*** Opening DATA SUPPLIED ***

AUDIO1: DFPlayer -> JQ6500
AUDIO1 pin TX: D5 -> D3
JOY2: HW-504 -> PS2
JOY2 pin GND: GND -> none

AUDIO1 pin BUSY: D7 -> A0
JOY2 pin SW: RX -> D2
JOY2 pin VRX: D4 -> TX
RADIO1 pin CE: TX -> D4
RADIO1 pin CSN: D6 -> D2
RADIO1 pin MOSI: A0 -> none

*** Closing DATA SUPPLIED ***
*** Opening DATA SUPPLIED ***

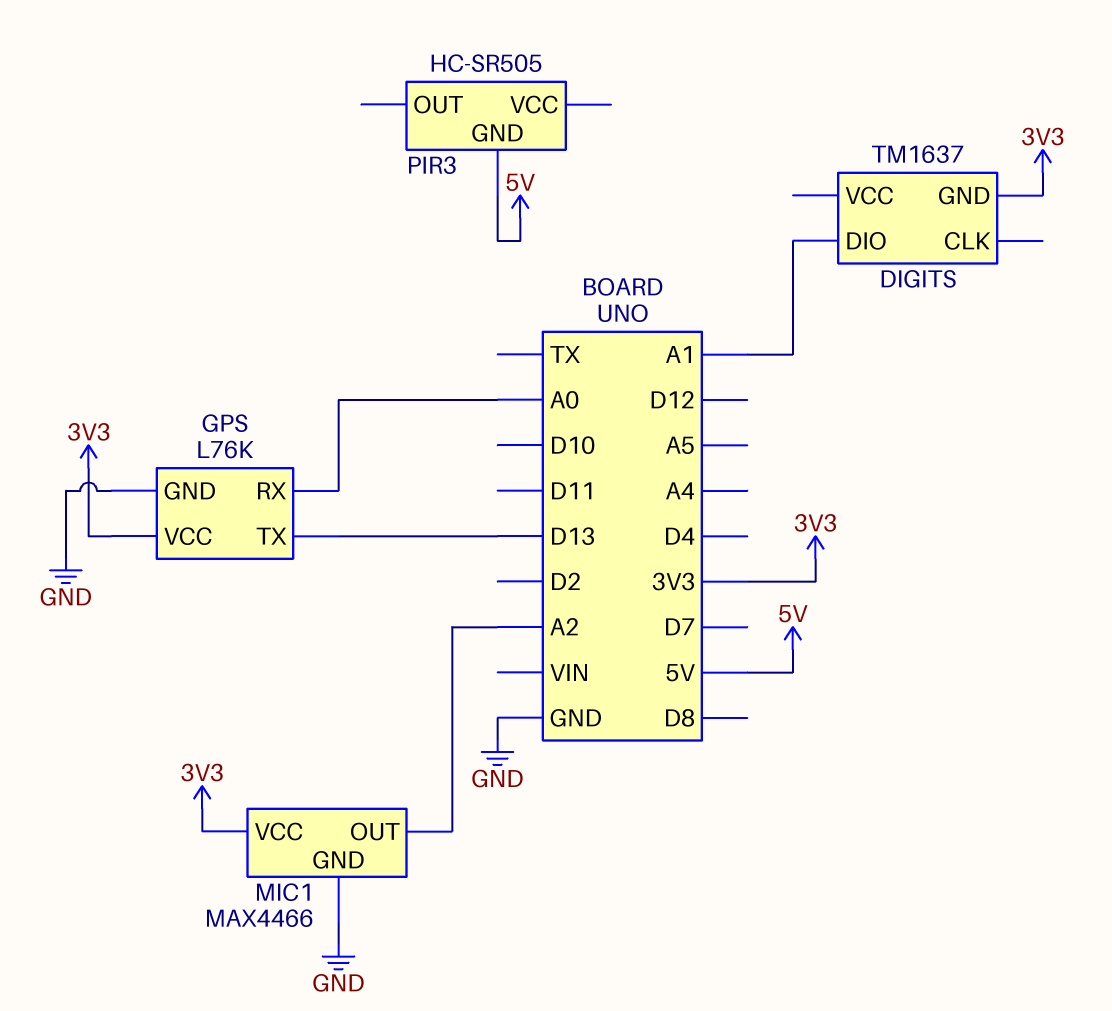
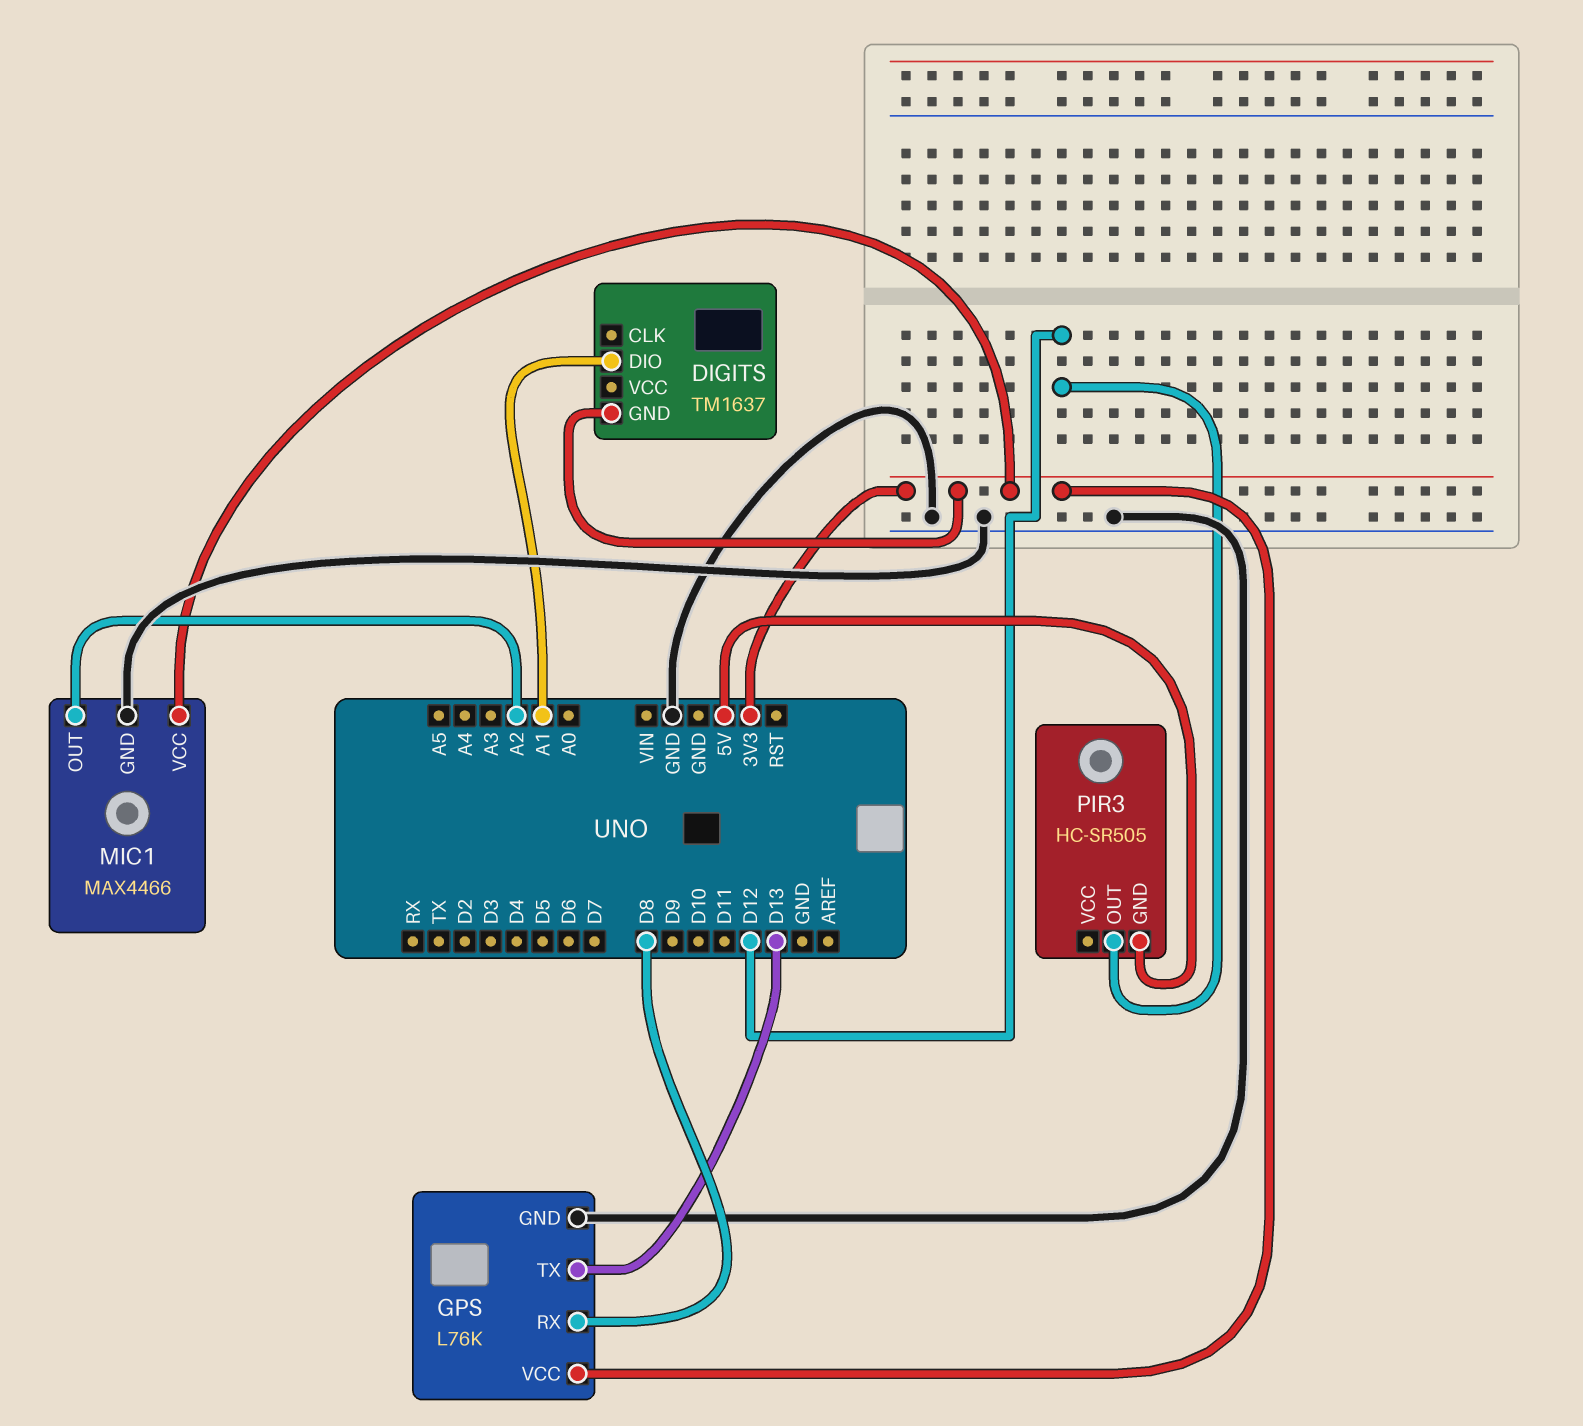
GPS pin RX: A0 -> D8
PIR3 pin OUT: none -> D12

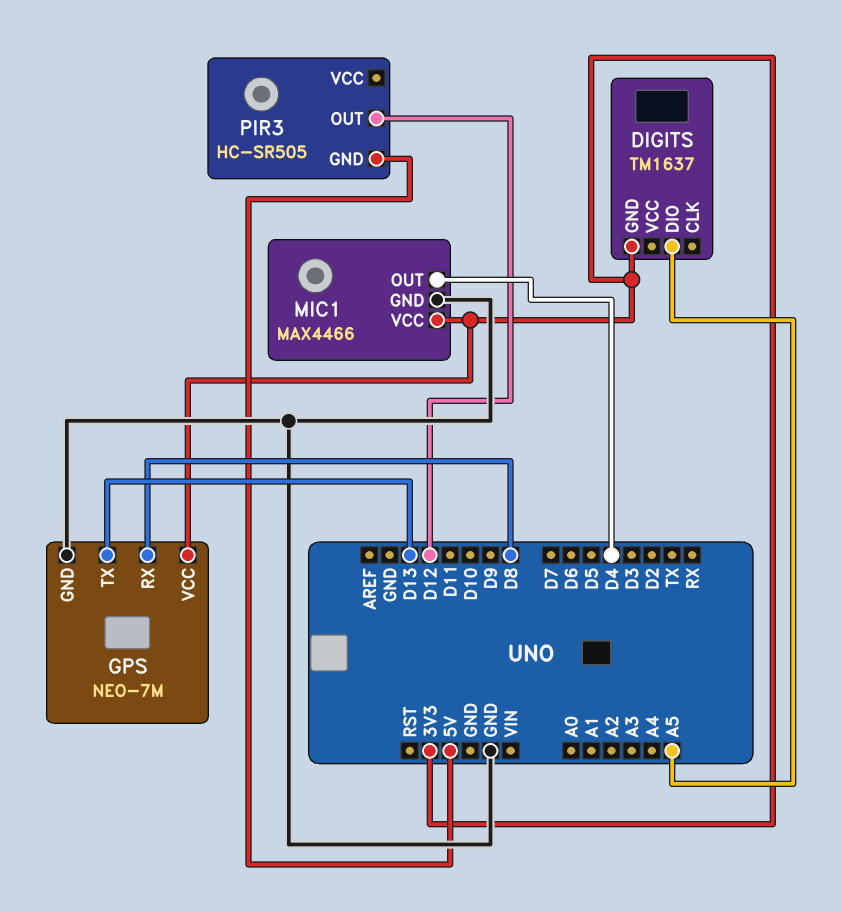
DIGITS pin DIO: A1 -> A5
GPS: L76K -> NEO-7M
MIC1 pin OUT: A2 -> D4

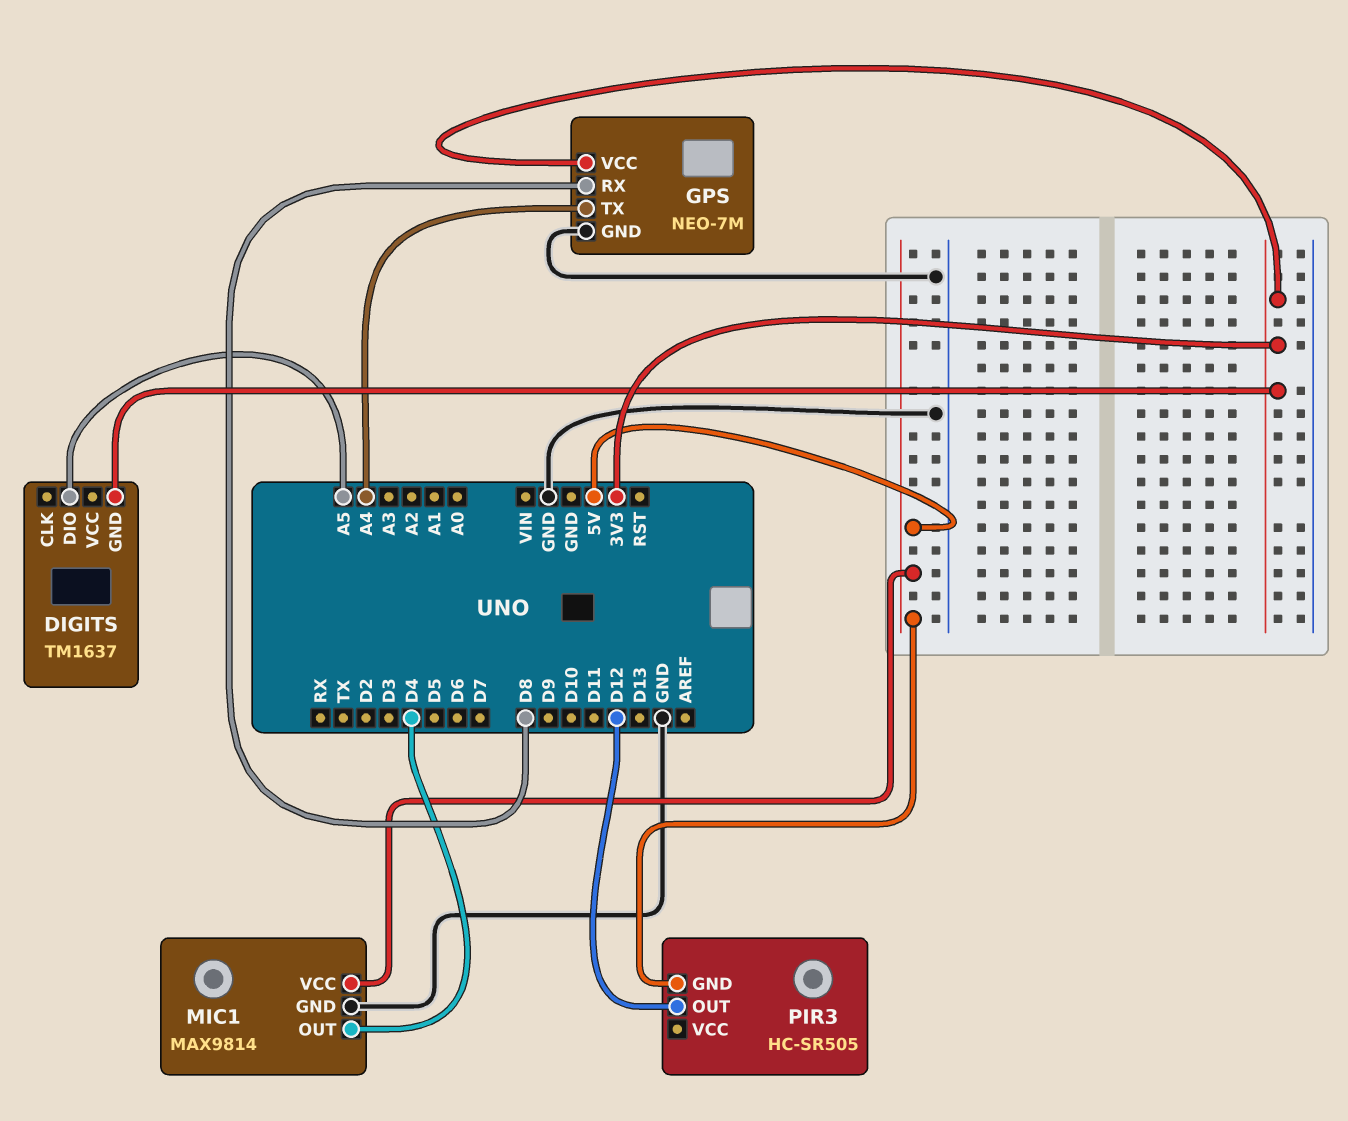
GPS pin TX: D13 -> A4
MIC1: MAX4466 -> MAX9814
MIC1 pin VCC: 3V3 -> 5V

*** Closing DATA SUPPLIED ***

WHAT IS REQUIRED: Between and including the line with "GPS pin RX: A0 -> D8" and the line with "MIC1 pin VCC: 3V3 -> 5V", repeat every line exactly as it appears above, with pictures left out.

TASK SOLUTION:
GPS pin RX: A0 -> D8
PIR3 pin OUT: none -> D12

DIGITS pin DIO: A1 -> A5
GPS: L76K -> NEO-7M
MIC1 pin OUT: A2 -> D4

GPS pin TX: D13 -> A4
MIC1: MAX4466 -> MAX9814
MIC1 pin VCC: 3V3 -> 5V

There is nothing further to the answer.